**MATERIAL TO PROCESS**
--- START ---
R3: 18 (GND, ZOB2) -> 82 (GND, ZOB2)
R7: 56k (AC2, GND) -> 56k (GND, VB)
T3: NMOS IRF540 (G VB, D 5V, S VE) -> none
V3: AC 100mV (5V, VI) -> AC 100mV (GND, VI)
--- END ---
--- START ---
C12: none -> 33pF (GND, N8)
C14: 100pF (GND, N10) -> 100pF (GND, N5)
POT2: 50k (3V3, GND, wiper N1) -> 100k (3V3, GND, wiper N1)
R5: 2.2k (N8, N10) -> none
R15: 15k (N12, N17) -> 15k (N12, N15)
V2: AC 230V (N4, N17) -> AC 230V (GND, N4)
--- END ---
**WHAT TO WORK ON**
From the material above, set down exactly the lines between the line holding "R5: 2.2k (N8, N10) -> none" and the line holding "V2: AC 230V (N4, N17) -> AC 230V (GND, N4)", inclusive. Include nothing else.

**WRITTEN RESPONSE**
R5: 2.2k (N8, N10) -> none
R15: 15k (N12, N17) -> 15k (N12, N15)
V2: AC 230V (N4, N17) -> AC 230V (GND, N4)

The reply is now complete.